_To-do item:_
Nothing but the records themselves, exactly as written, should appear in the reply; leave out the pictures.

⁂

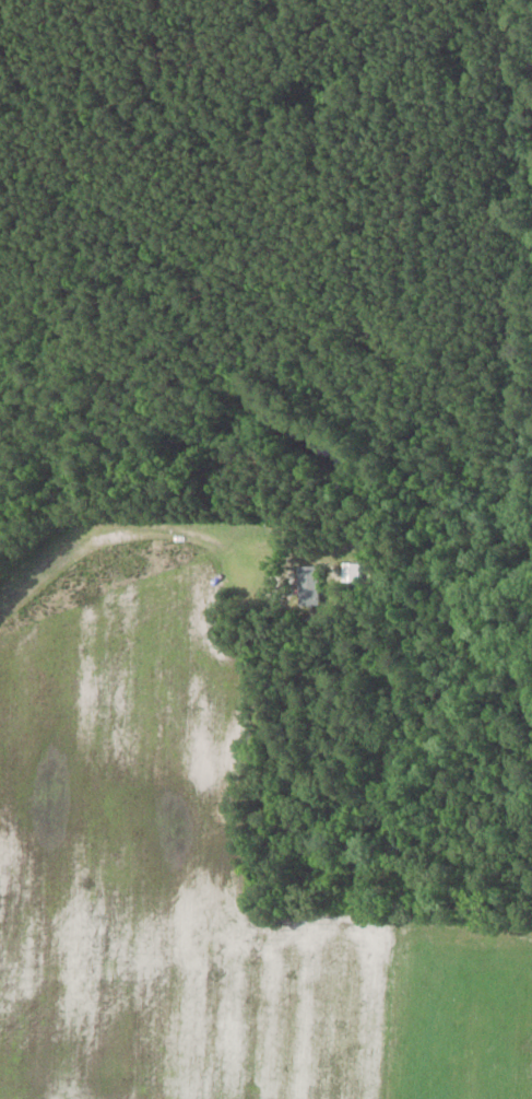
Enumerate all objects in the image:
road: (151, 524)
building: (308, 584)

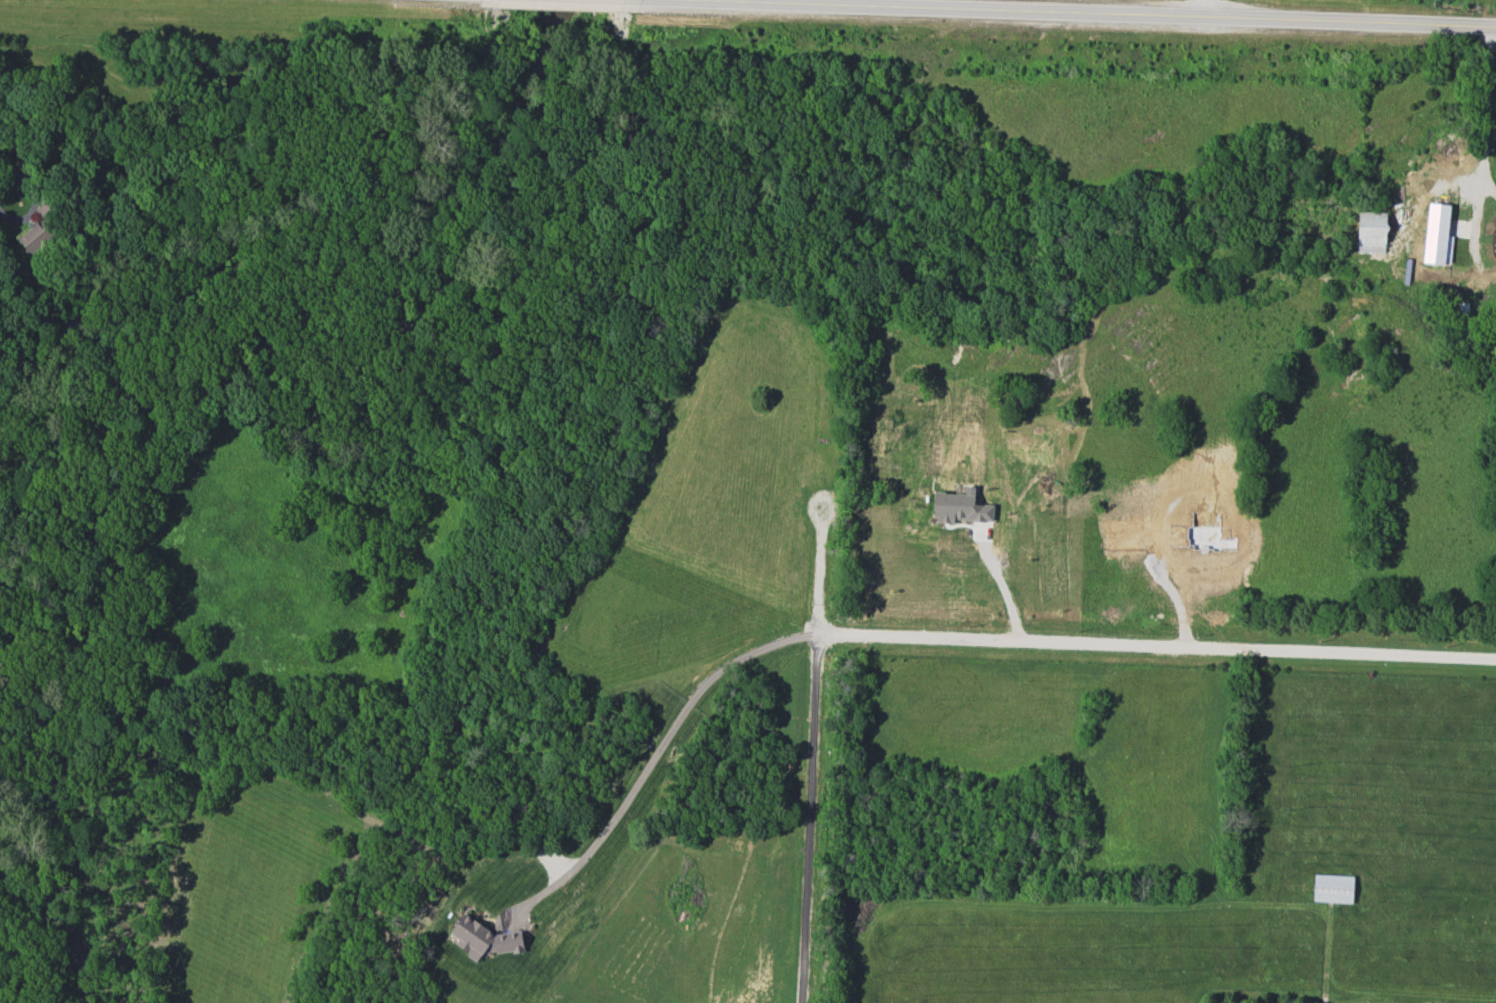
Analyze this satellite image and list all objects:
road: (1205, 8)
road: (1113, 13)
road: (1481, 122)
road: (37, 201)
building: (49, 209)
building: (1371, 232)
building: (1437, 235)
building: (35, 238)
building: (960, 509)
road: (1004, 582)
road: (948, 636)
road: (804, 819)
building: (1333, 888)
building: (485, 939)

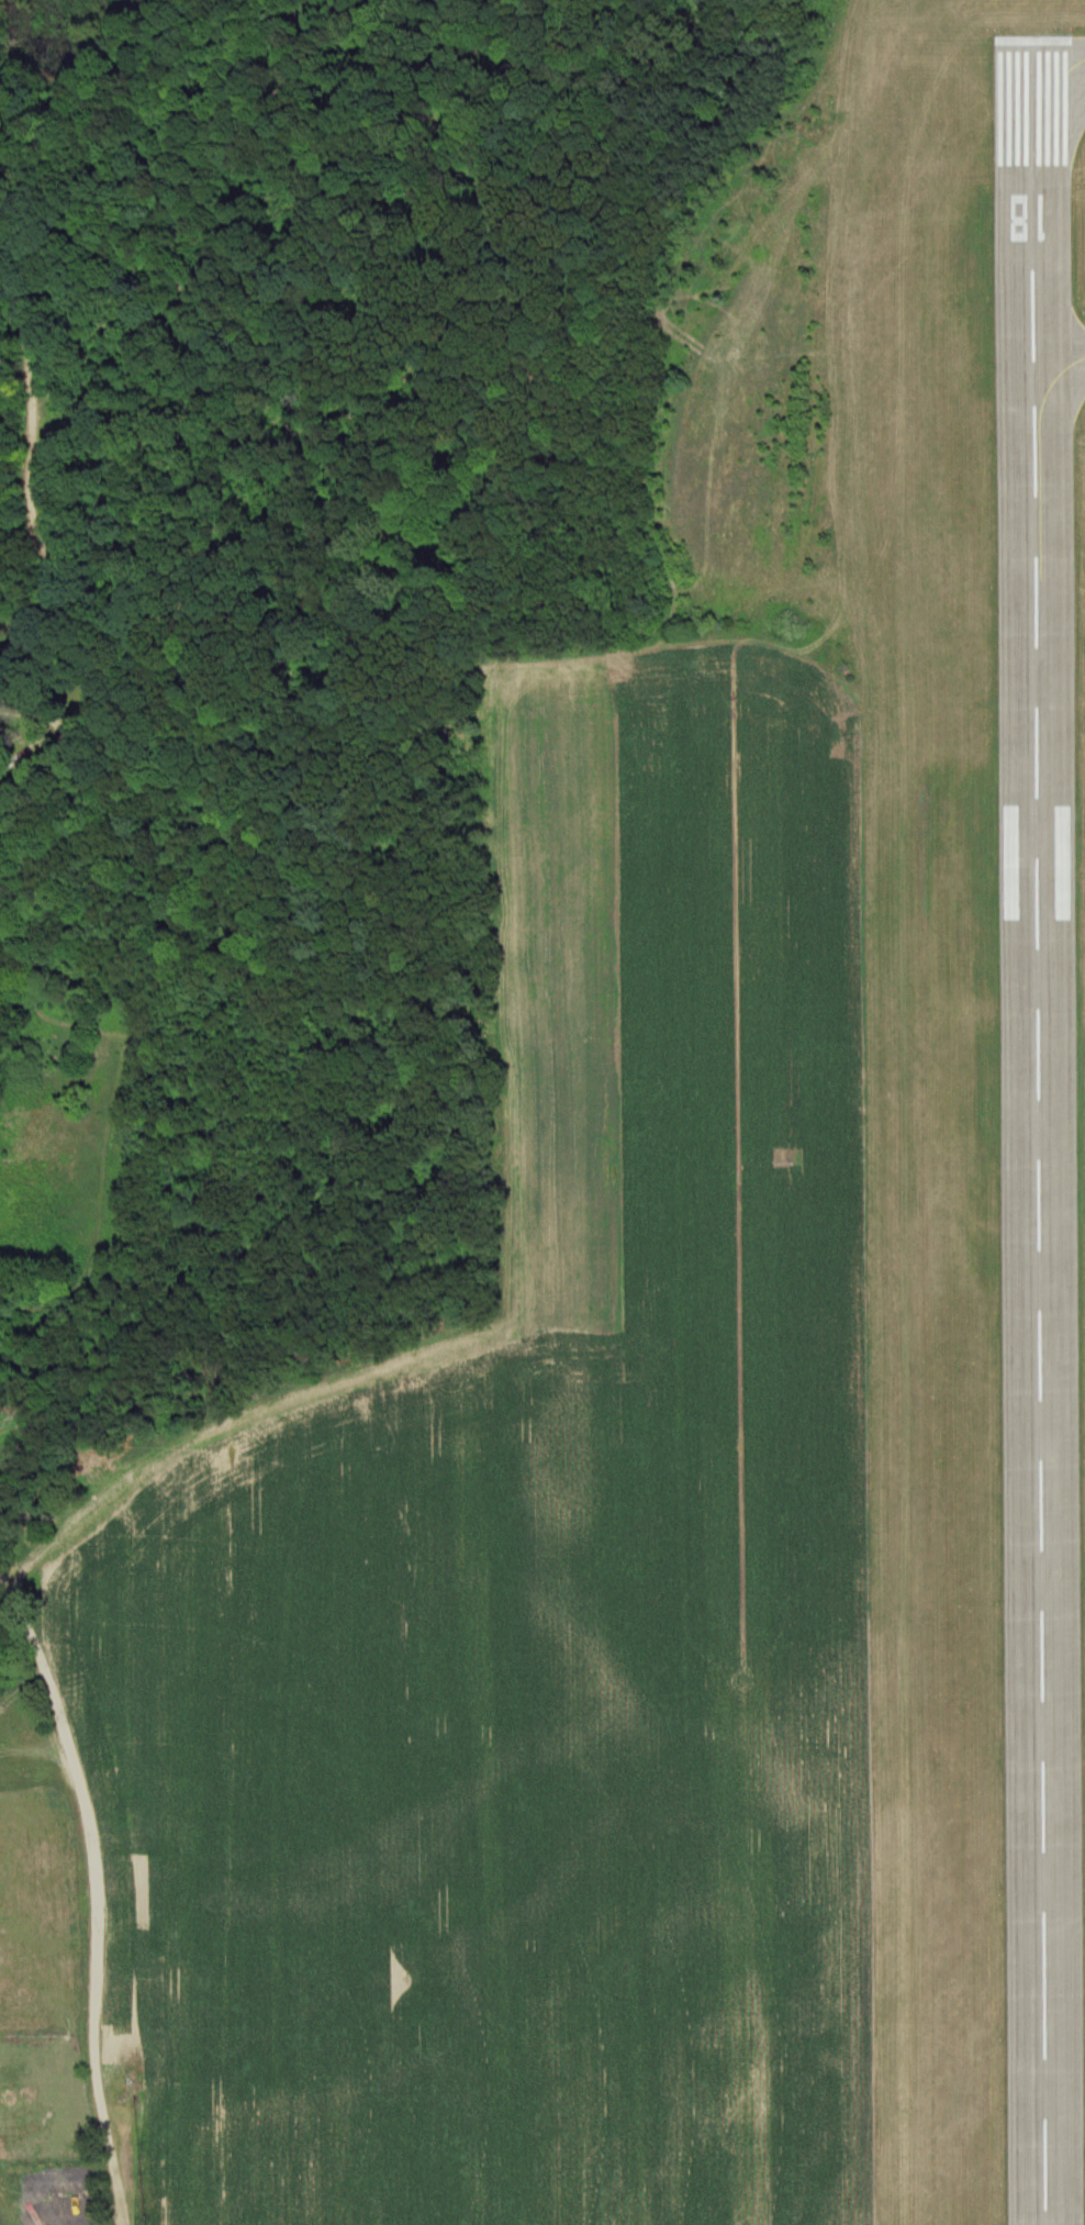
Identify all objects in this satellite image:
airport taxiway: (1058, 80)
airport taxiway: (1040, 460)
road: (35, 552)
road: (4, 748)
airport runway: (1041, 1135)
crop: (536, 1578)
road: (95, 1899)

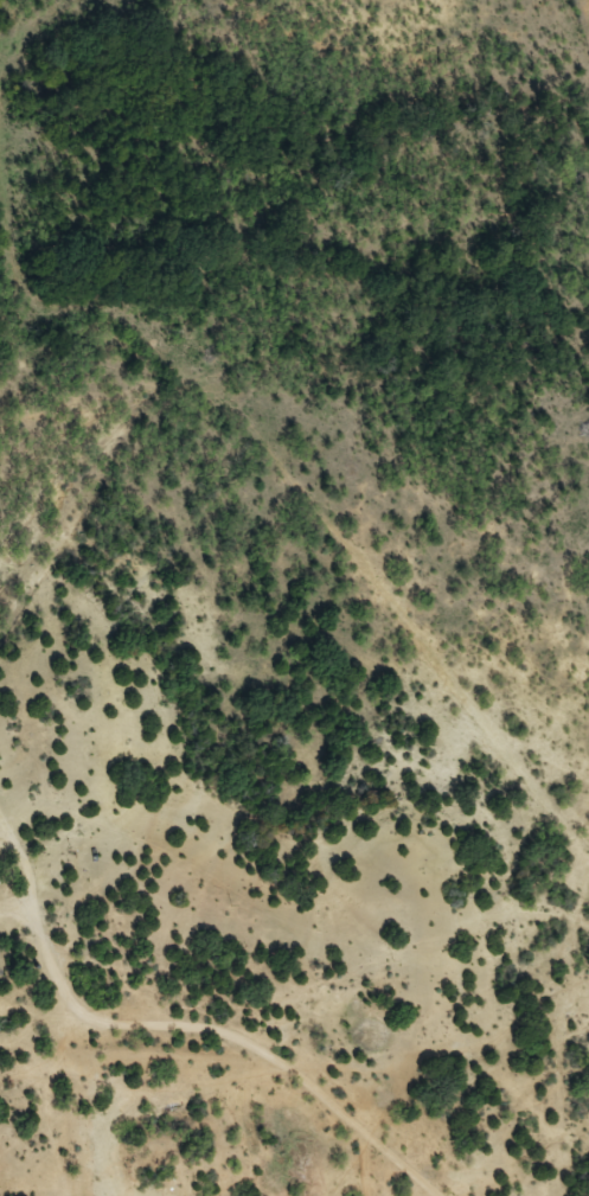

⁂

_Task solution:_
Enumerate all objects in the image:
road: (151, 524)
building: (308, 584)

Analyze this satellite image and list all objects:
road: (1205, 8)
road: (1113, 13)
road: (1481, 122)
road: (37, 201)
building: (49, 209)
building: (1371, 232)
building: (1437, 235)
building: (35, 238)
building: (960, 509)
road: (1004, 582)
road: (948, 636)
road: (804, 819)
building: (1333, 888)
building: (485, 939)

Identify all objects in this satellite image:
airport taxiway: (1058, 80)
airport taxiway: (1040, 460)
road: (35, 552)
road: (4, 748)
airport runway: (1041, 1135)
crop: (536, 1578)
road: (95, 1899)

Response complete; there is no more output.